What is the number of lines in the data below that hold the word "orange"? Give nothing beyond that number.

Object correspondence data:

================================

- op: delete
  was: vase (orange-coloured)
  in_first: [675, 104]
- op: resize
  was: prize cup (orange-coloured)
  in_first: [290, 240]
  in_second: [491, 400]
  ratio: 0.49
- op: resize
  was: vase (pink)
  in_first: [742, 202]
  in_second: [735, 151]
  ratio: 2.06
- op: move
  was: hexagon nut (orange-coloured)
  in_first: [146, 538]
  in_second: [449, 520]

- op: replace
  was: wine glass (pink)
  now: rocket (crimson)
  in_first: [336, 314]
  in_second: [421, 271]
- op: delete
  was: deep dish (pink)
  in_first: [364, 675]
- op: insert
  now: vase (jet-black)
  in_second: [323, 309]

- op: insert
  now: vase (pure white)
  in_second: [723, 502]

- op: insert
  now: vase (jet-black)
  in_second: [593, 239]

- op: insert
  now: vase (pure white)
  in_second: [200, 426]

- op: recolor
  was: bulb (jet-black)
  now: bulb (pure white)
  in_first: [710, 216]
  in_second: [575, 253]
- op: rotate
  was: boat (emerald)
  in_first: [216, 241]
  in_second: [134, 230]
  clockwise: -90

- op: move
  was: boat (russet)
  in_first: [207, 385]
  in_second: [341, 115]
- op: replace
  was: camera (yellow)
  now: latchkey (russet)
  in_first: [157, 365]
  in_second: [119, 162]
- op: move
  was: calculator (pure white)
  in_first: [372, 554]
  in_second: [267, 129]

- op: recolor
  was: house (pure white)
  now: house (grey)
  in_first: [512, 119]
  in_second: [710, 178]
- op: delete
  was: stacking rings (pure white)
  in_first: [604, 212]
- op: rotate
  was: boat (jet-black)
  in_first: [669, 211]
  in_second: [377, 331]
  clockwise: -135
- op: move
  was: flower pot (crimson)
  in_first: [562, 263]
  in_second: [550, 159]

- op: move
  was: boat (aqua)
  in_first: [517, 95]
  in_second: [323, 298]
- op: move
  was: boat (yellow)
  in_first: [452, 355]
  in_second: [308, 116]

================================

Response area:
3